INSTRUCTIONS FOR THE TASK:
Among the records that follow, count the lines where "orange" appears, and state the count by itself.

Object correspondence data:

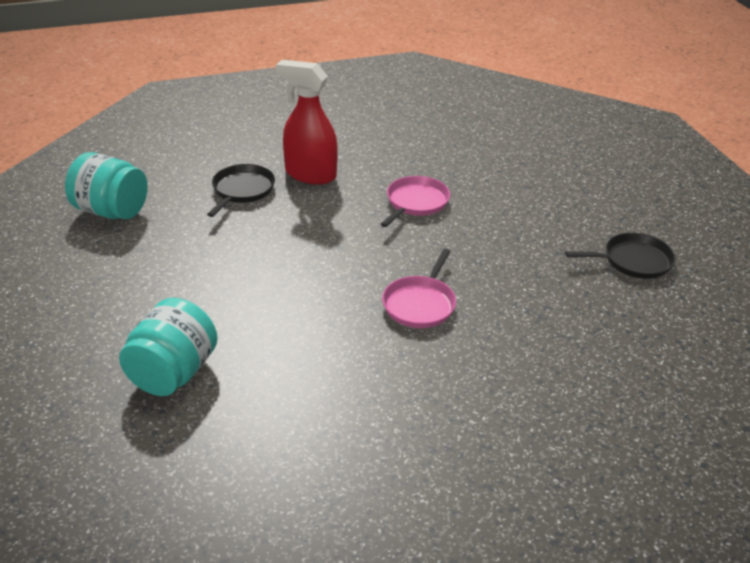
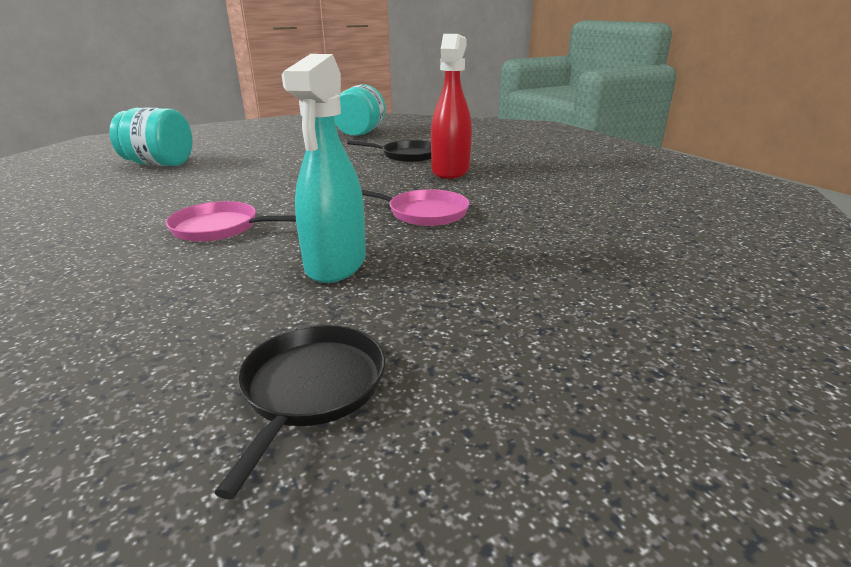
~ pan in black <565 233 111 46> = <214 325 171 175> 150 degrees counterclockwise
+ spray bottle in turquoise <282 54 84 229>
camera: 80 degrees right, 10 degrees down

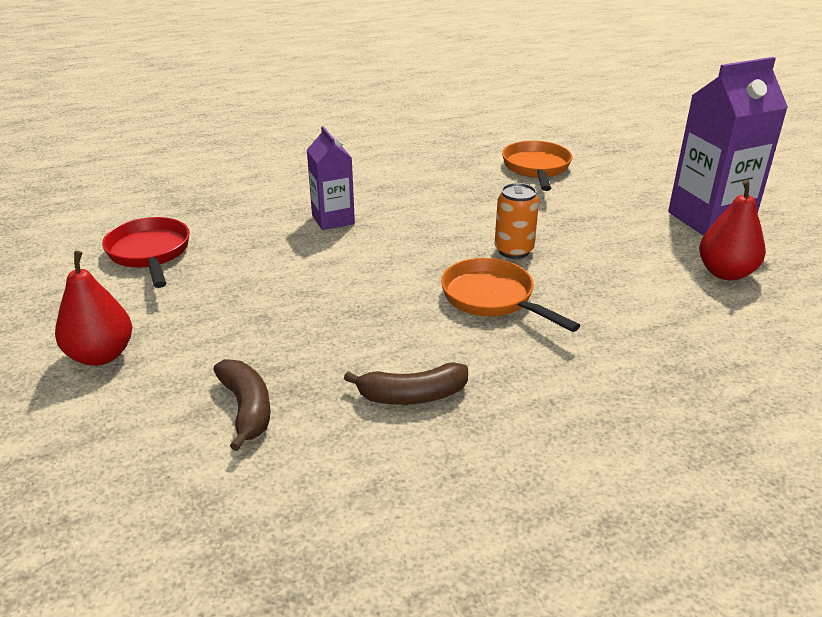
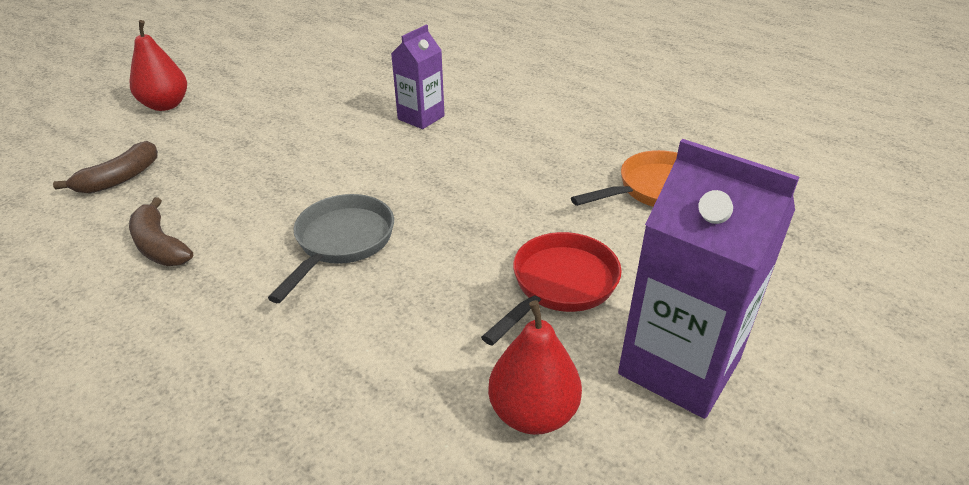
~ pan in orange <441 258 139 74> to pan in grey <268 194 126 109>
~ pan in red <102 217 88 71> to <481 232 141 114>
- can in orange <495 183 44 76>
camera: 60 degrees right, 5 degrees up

ANSWER TO THE PROBLEM:
2